* **What the task requires**:
Transcribe all of the data exactly. Omit the pictures.

Start of Data shown

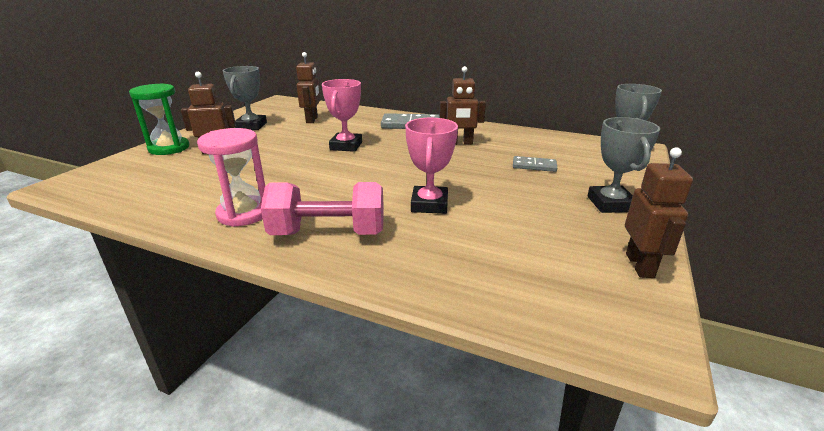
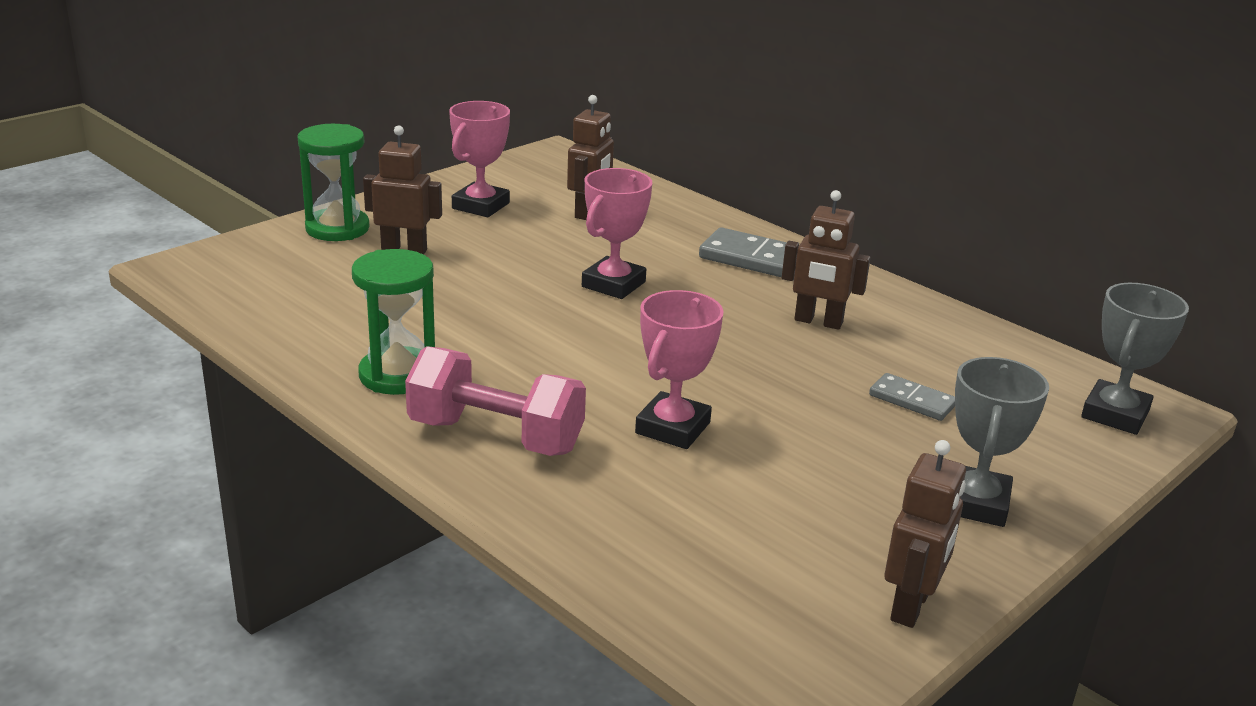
camera: 20 degrees right, 0 degrees up
(244, 213) = (398, 375): pink hourglass -> green hourglass
(251, 126) = (480, 206): grey trophy -> pink trophy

End of Data shown

* **Task output**:
camera: 20 degrees right, 0 degrees up
(244, 213) = (398, 375): pink hourglass -> green hourglass
(251, 126) = (480, 206): grey trophy -> pink trophy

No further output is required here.